RECORDS TO PROCESS:
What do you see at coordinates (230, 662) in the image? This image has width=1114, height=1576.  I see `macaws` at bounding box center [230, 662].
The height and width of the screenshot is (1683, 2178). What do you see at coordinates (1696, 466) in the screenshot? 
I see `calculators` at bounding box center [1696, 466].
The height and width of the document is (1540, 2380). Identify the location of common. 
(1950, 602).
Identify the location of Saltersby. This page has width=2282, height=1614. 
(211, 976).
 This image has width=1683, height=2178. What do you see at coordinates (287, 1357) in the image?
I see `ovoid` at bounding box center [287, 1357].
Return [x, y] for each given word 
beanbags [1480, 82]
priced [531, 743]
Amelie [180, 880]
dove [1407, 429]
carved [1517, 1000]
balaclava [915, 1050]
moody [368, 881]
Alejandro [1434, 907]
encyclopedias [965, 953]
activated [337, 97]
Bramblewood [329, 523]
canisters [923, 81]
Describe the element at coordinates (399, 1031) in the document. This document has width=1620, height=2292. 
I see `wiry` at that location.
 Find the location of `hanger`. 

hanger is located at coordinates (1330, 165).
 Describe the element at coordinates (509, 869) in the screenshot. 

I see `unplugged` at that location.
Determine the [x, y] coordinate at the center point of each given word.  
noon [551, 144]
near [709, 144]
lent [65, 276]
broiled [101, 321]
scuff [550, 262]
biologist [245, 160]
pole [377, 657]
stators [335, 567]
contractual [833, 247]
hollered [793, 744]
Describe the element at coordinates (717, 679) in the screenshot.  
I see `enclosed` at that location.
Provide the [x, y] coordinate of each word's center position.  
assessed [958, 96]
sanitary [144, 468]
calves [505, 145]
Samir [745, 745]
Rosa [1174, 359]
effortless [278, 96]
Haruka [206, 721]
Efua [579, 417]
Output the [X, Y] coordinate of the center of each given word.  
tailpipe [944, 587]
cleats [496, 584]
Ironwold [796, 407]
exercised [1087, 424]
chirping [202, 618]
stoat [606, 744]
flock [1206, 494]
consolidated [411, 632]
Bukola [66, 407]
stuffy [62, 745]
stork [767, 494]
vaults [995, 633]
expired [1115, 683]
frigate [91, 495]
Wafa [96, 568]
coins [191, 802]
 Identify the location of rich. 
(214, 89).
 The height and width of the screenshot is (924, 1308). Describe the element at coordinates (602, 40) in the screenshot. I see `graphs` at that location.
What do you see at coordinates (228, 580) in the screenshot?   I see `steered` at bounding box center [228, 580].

DIRECTIONS FOR THIS TASK:
Recast every line of the entries above as a Markdown table with the columns "Row" and "Entry Line", numbering the rows in order and omitting blank lines.

WRITTEN ANSWER:
| Row | Entry Line |
|---|---|
| 1 | What do you see at coordinates (230, 662) in the image? This image has width=1114, height=1576.  I see `macaws` at bounding box center [230, 662]. |
| 2 | The height and width of the screenshot is (1683, 2178). What do you see at coordinates (1696, 466) in the screenshot?  |
| 3 | I see `calculators` at bounding box center [1696, 466]. |
| 4 | The height and width of the document is (1540, 2380). Identify the location of common.  |
| 5 | (1950, 602). |
| 6 | Identify the location of Saltersby. This page has width=2282, height=1614.  |
| 7 | (211, 976). |
| 8 |  This image has width=1683, height=2178. What do you see at coordinates (287, 1357) in the image? |
| 9 | I see `ovoid` at bounding box center [287, 1357]. |
| 10 | Return [x, y] for each given word  |
| 11 | beanbags [1480, 82] |
| 12 | priced [531, 743] |
| 13 | Amelie [180, 880] |
| 14 | dove [1407, 429] |
| 15 | carved [1517, 1000] |
| 16 | balaclava [915, 1050] |
| 17 | moody [368, 881] |
| 18 | Alejandro [1434, 907] |
| 19 | encyclopedias [965, 953] |
| 20 | activated [337, 97] |
| 21 | Bramblewood [329, 523] |
| 22 | canisters [923, 81] |
| 23 | Describe the element at coordinates (399, 1031) in the document. This document has width=1620, height=2292.  |
| 24 | I see `wiry` at that location. |
| 25 |  Find the location of `hanger`.  |
| 26 | hanger is located at coordinates (1330, 165). |
| 27 |  Describe the element at coordinates (509, 869) in the screenshot.  |
| 28 | I see `unplugged` at that location. |
| 29 | Determine the [x, y] coordinate at the center point of each given word.   |
| 30 | noon [551, 144] |
| 31 | near [709, 144] |
| 32 | lent [65, 276] |
| 33 | broiled [101, 321] |
| 34 | scuff [550, 262] |
| 35 | biologist [245, 160] |
| 36 | pole [377, 657] |
| 37 | stators [335, 567] |
| 38 | contractual [833, 247] |
| 39 | hollered [793, 744] |
| 40 | Describe the element at coordinates (717, 679) in the screenshot.   |
| 41 | I see `enclosed` at that location. |
| 42 | Provide the [x, y] coordinate of each word's center position.   |
| 43 | assessed [958, 96] |
| 44 | sanitary [144, 468] |
| 45 | calves [505, 145] |
| 46 | Samir [745, 745] |
| 47 | Rosa [1174, 359] |
| 48 | effortless [278, 96] |
| 49 | Haruka [206, 721] |
| 50 | Efua [579, 417] |
| 51 | Output the [X, Y] coordinate of the center of each given word.   |
| 52 | tailpipe [944, 587] |
| 53 | cleats [496, 584] |
| 54 | Ironwold [796, 407] |
| 55 | exercised [1087, 424] |
| 56 | chirping [202, 618] |
| 57 | stoat [606, 744] |
| 58 | flock [1206, 494] |
| 59 | consolidated [411, 632] |
| 60 | Bukola [66, 407] |
| 61 | stuffy [62, 745] |
| 62 | stork [767, 494] |
| 63 | vaults [995, 633] |
| 64 | expired [1115, 683] |
| 65 | frigate [91, 495] |
| 66 | Wafa [96, 568] |
| 67 | coins [191, 802] |
| 68 |  Identify the location of rich.  |
| 69 | (214, 89). |
| 70 |  The height and width of the screenshot is (924, 1308). Describe the element at coordinates (602, 40) in the screenshot. I see `graphs` at that location. |
| 71 | What do you see at coordinates (228, 580) in the screenshot?   I see `steered` at bounding box center [228, 580]. |